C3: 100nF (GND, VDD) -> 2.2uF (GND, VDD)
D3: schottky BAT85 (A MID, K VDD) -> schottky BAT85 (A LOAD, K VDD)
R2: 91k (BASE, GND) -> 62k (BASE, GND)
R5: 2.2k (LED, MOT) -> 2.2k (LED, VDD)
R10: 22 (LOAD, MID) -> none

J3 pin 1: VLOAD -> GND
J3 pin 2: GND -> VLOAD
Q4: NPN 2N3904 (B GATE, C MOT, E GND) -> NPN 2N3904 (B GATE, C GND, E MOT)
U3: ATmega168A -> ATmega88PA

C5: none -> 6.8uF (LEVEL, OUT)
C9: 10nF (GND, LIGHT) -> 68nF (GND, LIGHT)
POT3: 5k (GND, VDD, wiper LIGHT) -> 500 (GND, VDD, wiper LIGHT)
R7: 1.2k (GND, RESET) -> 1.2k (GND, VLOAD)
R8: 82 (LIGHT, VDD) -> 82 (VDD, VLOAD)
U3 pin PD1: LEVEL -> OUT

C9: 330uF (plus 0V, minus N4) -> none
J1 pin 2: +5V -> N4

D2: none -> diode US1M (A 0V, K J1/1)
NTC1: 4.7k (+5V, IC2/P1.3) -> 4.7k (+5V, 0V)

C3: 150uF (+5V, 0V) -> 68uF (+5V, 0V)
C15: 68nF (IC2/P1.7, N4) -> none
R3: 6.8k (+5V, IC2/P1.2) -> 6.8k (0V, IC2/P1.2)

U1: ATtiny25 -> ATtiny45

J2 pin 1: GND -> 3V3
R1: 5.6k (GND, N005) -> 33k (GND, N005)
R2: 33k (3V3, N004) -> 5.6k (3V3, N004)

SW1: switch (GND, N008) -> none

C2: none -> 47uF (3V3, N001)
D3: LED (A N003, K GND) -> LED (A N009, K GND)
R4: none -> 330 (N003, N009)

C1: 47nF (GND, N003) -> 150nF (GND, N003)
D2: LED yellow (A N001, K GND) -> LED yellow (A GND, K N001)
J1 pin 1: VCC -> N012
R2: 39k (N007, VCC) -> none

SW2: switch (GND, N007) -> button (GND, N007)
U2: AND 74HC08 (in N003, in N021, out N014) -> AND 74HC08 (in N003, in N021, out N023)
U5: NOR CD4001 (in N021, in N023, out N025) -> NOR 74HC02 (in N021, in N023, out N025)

_ _ _ _ _

◆ WHAT YOU WILL DO
Across all the records above, find each line with "LEVEL" in it and copy it.

◆ RESULT FOR THIS EXERCISE
C5: none -> 6.8uF (LEVEL, OUT)
U3 pin PD1: LEVEL -> OUT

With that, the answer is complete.